*Try it:* Go to the line that contains "LDR202: GL5516 (3V3, COM)" in the listing below, then output it and every line after it exactly, omitting pictures.

━━━ Supplied records ━━━

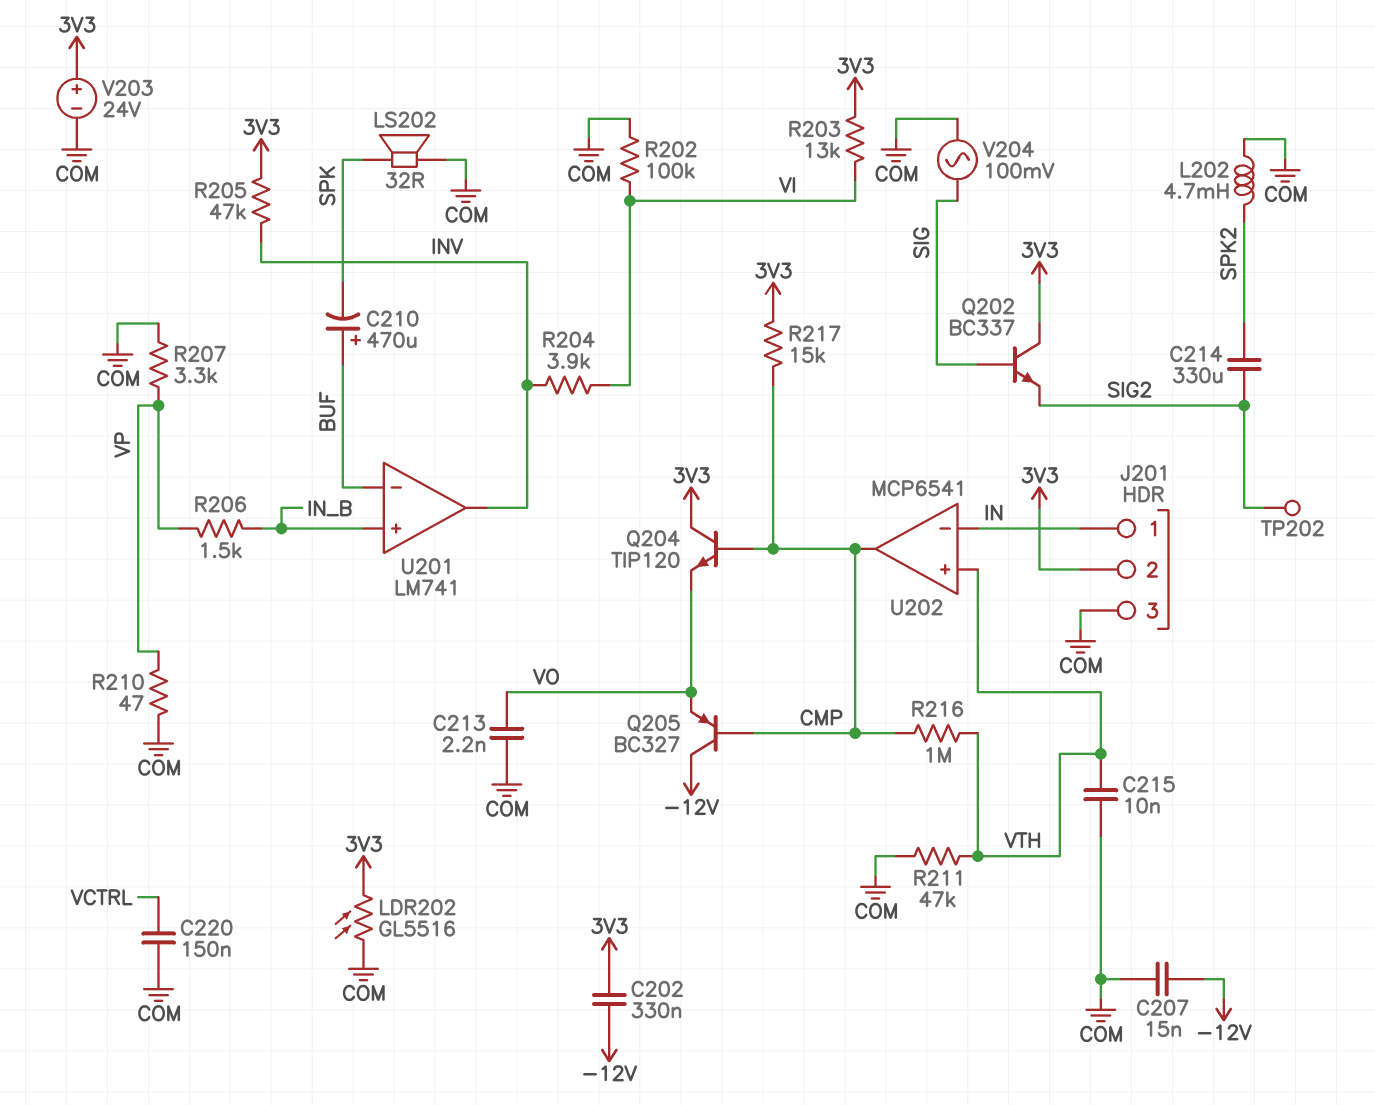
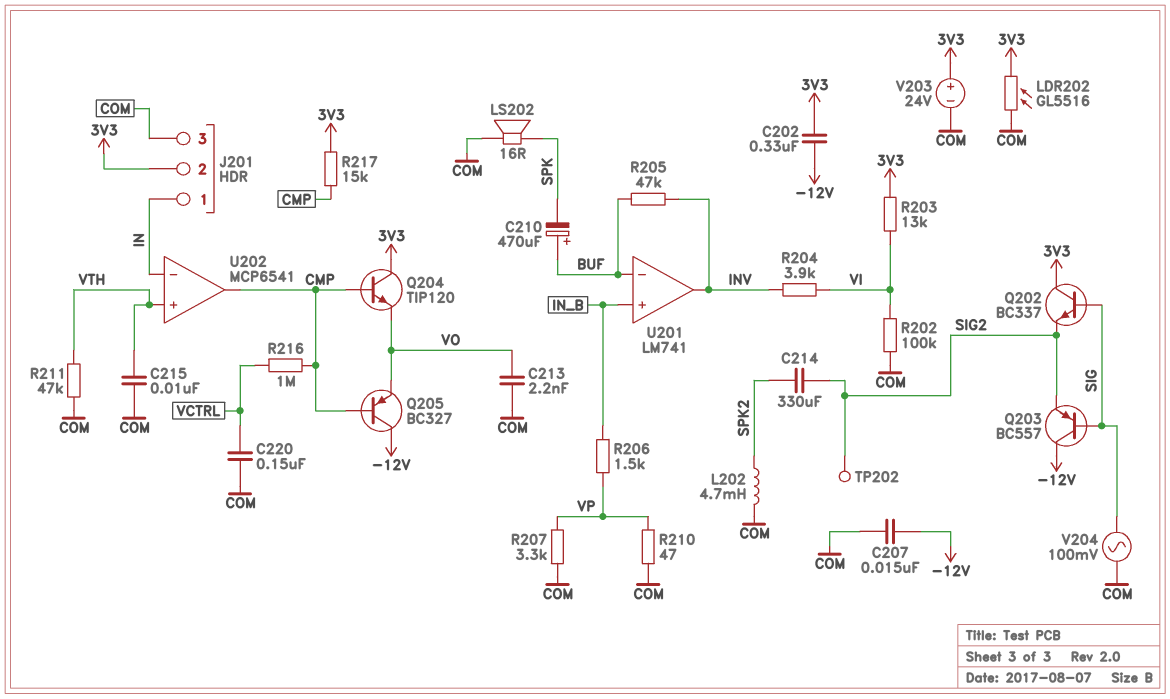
LS202: speaker 32R (COM, SPK) -> speaker 16R (COM, SPK)
Q203: none -> PNP BC557 (B SIG, C -12V, E SIG2)
R205: 47k (3V3, INV) -> 47k (BUF, INV)
R216: 1M (CMP, VTH) -> 1M (CMP, VCTRL)

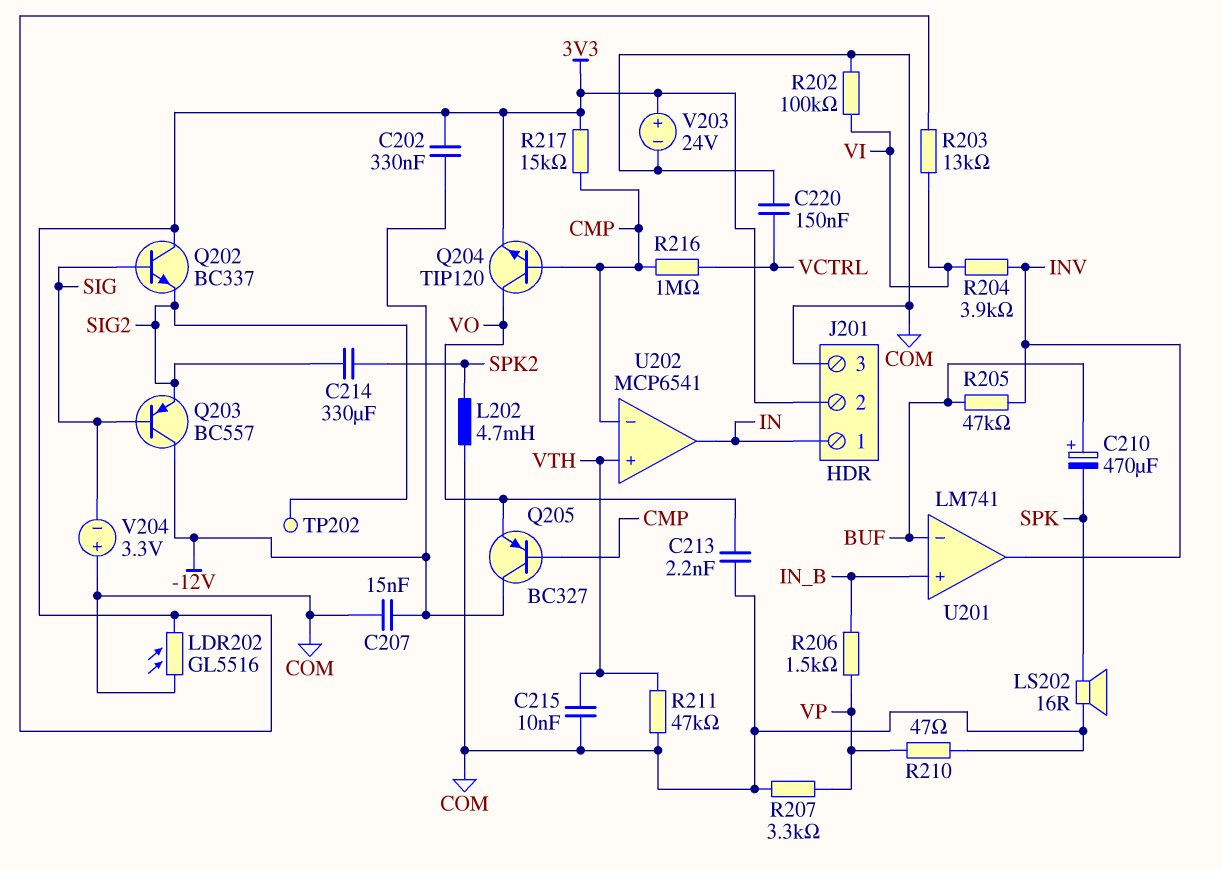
Q204: NPN TIP120 (B CMP, C 3V3, E VO) -> NPN TIP120 (B CMP, C VO, E 3V3)
U202 pin in-: IN -> CMP
U202 pin out: CMP -> IN
V204: AC 100mV (COM, SIG) -> 3.3V (plus COM, minus SIG)

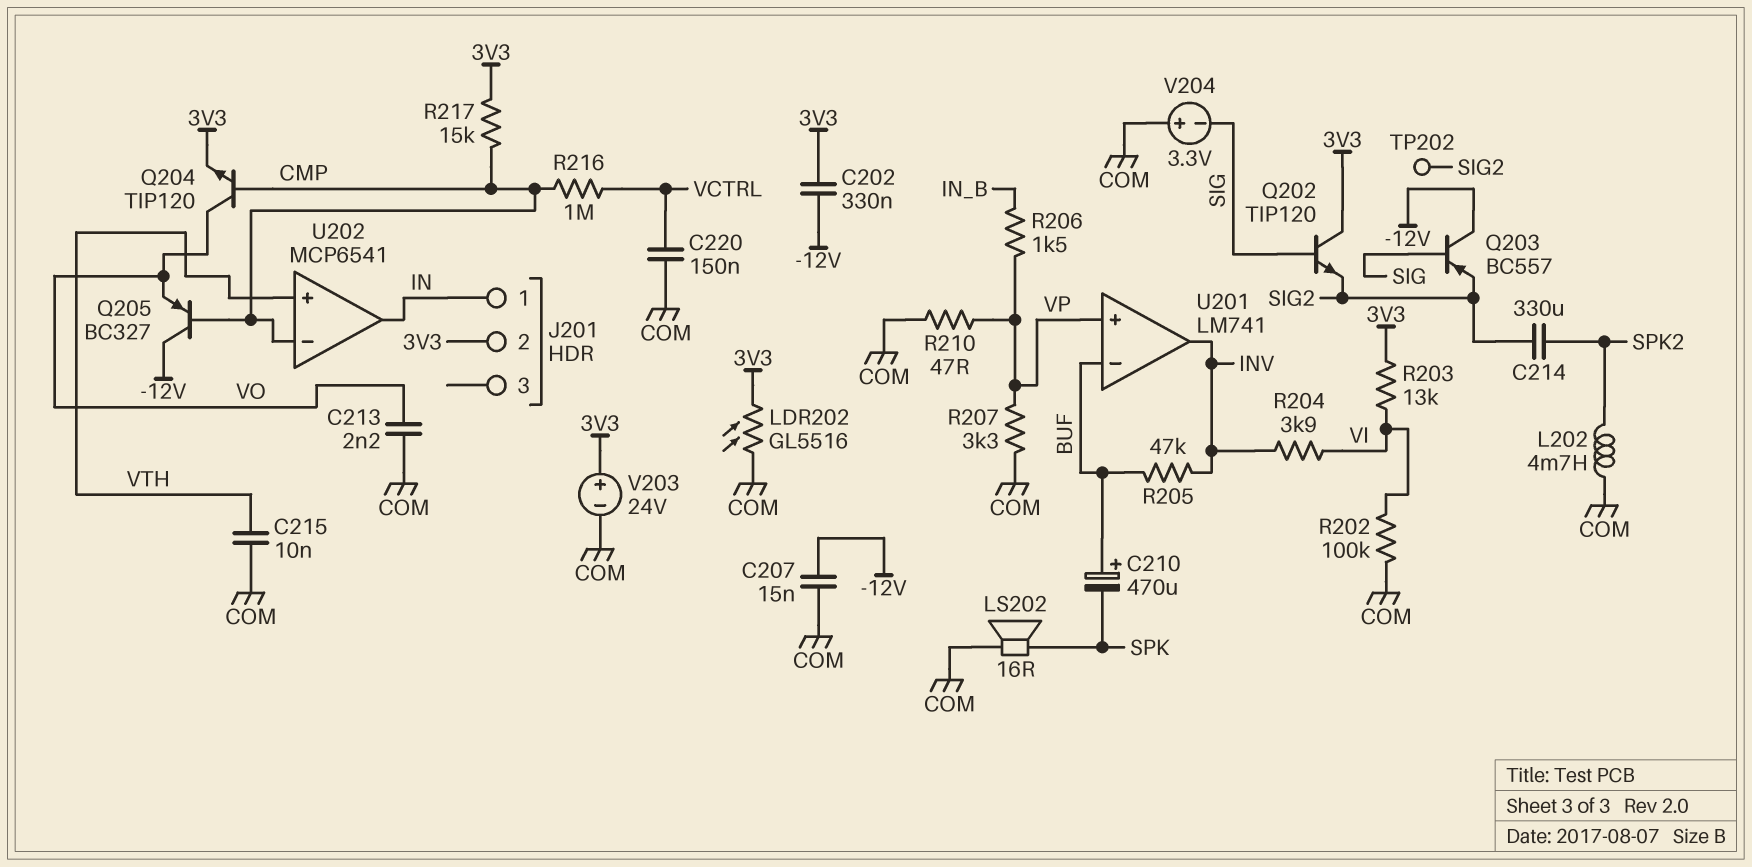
J201 pin 3: COM -> none
Q202: NPN BC337 (B SIG, C 3V3, E SIG2) -> NPN TIP120 (B SIG, C 3V3, E SIG2)
R211: 47k (COM, VTH) -> none
U201 pin in+: IN_B -> VP

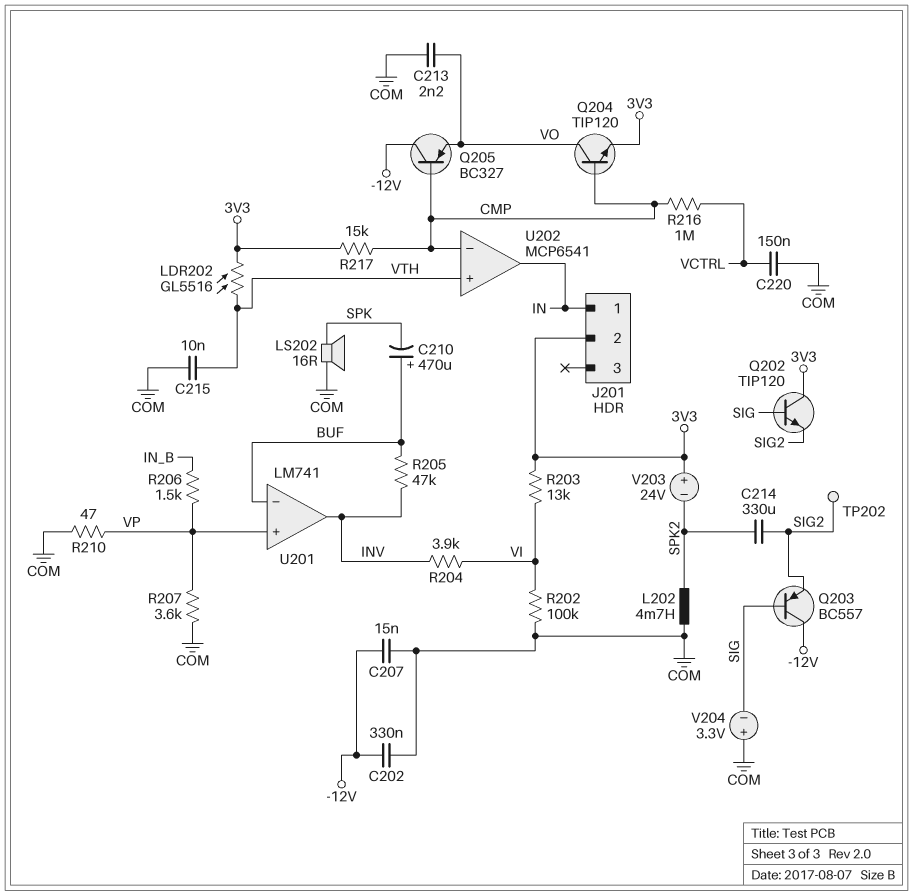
C202: 330nF (-12V, 3V3) -> 330nF (-12V, COM)
LDR202: GL5516 (3V3, COM) -> GL5516 (3V3, VTH)
R207: 3.3k (COM, VP) -> 3.6k (COM, VP)
V203: 24V (plus 3V3, minus COM) -> 24V (plus 3V3, minus SPK2)

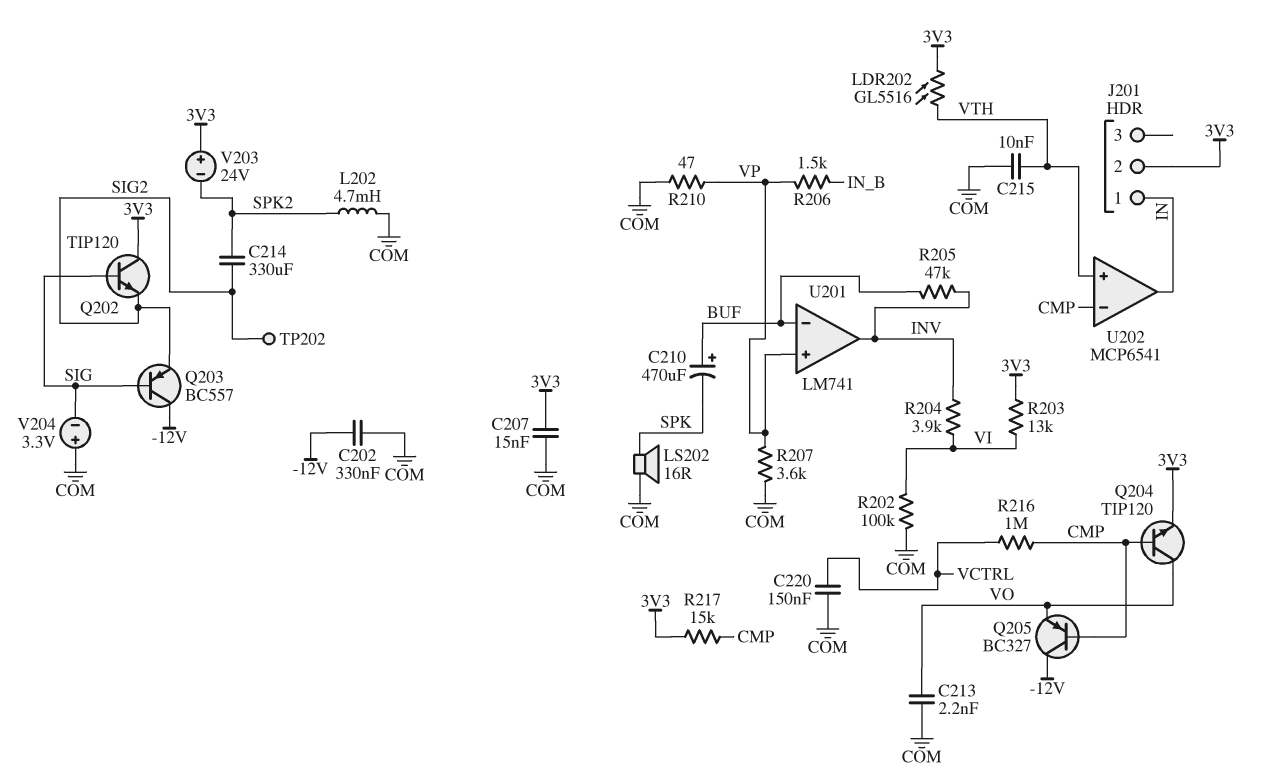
C207: 15nF (-12V, COM) -> 15nF (3V3, COM)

━━━

*Result:*
LDR202: GL5516 (3V3, COM) -> GL5516 (3V3, VTH)
R207: 3.3k (COM, VP) -> 3.6k (COM, VP)
V203: 24V (plus 3V3, minus COM) -> 24V (plus 3V3, minus SPK2)

C207: 15nF (-12V, COM) -> 15nF (3V3, COM)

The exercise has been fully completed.